### Data to examine:
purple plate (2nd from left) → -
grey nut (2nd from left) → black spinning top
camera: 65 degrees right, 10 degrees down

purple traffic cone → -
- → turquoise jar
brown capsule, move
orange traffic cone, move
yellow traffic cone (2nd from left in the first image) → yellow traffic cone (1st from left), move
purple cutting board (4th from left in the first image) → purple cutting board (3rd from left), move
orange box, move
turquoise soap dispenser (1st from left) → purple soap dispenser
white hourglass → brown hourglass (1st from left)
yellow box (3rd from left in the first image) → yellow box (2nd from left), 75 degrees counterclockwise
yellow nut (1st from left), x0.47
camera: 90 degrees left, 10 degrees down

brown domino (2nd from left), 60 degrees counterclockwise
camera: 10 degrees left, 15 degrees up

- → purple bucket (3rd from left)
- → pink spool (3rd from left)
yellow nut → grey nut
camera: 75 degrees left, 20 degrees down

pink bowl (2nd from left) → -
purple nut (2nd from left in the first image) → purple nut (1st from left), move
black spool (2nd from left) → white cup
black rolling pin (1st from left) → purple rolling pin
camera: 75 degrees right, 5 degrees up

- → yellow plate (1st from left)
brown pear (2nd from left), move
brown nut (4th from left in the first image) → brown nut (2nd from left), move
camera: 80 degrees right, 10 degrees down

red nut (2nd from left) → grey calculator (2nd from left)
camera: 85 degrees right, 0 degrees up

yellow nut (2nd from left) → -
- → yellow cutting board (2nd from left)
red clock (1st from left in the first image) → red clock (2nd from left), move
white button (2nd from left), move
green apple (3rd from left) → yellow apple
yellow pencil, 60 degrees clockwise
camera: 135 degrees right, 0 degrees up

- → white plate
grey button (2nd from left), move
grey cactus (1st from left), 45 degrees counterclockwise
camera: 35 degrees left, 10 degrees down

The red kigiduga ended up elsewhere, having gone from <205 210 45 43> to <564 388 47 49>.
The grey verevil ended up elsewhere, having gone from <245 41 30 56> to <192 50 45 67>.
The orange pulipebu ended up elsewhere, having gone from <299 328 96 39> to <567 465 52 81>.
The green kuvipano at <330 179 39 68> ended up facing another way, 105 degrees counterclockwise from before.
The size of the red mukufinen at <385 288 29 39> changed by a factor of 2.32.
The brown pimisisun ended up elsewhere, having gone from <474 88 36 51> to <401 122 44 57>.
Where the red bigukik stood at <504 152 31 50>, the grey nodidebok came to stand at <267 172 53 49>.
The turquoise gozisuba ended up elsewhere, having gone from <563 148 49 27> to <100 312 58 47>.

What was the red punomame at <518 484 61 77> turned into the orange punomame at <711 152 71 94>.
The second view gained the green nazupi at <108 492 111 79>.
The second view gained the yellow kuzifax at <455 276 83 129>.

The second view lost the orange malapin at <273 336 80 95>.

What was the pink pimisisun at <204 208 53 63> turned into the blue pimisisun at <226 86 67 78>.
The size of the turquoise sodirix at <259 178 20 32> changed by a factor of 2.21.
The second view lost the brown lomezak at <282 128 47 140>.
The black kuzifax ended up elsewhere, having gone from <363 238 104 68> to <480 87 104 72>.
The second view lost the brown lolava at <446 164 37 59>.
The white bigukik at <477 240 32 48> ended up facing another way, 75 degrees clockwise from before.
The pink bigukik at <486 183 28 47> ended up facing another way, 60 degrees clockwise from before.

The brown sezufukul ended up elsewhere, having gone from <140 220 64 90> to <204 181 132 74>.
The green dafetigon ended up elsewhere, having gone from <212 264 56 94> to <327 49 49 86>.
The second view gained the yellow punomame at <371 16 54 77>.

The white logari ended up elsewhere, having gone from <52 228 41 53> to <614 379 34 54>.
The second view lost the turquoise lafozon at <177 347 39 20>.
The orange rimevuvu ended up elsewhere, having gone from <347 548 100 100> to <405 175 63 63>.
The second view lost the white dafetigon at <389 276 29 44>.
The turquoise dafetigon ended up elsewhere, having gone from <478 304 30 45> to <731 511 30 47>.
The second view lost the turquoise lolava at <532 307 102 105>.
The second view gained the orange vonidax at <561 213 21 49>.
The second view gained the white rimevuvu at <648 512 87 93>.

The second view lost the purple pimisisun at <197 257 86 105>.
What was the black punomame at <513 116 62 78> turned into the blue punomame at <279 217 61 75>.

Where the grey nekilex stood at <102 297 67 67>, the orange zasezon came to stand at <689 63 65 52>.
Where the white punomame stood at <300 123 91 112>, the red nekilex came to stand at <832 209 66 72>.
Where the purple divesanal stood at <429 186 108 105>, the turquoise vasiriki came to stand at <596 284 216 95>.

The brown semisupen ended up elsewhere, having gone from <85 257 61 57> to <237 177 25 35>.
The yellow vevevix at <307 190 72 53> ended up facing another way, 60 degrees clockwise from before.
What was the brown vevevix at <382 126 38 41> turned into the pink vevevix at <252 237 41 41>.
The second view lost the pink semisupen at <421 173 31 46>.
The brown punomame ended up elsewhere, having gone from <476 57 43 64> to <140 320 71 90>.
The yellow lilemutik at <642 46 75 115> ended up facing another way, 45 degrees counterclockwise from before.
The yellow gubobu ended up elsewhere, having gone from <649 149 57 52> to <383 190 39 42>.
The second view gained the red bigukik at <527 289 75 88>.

### What the exercise asks:
Of the entries above, transcribe exactly those lines that fall between the line containing "The brown pimisisun" and the line containing "Where the red", together with those two lines.

### Answer for the task:
The brown pimisisun ended up elsewhere, having gone from <474 88 36 51> to <401 122 44 57>.
Where the red bigukik stood at <504 152 31 50>, the grey nodidebok came to stand at <267 172 53 49>.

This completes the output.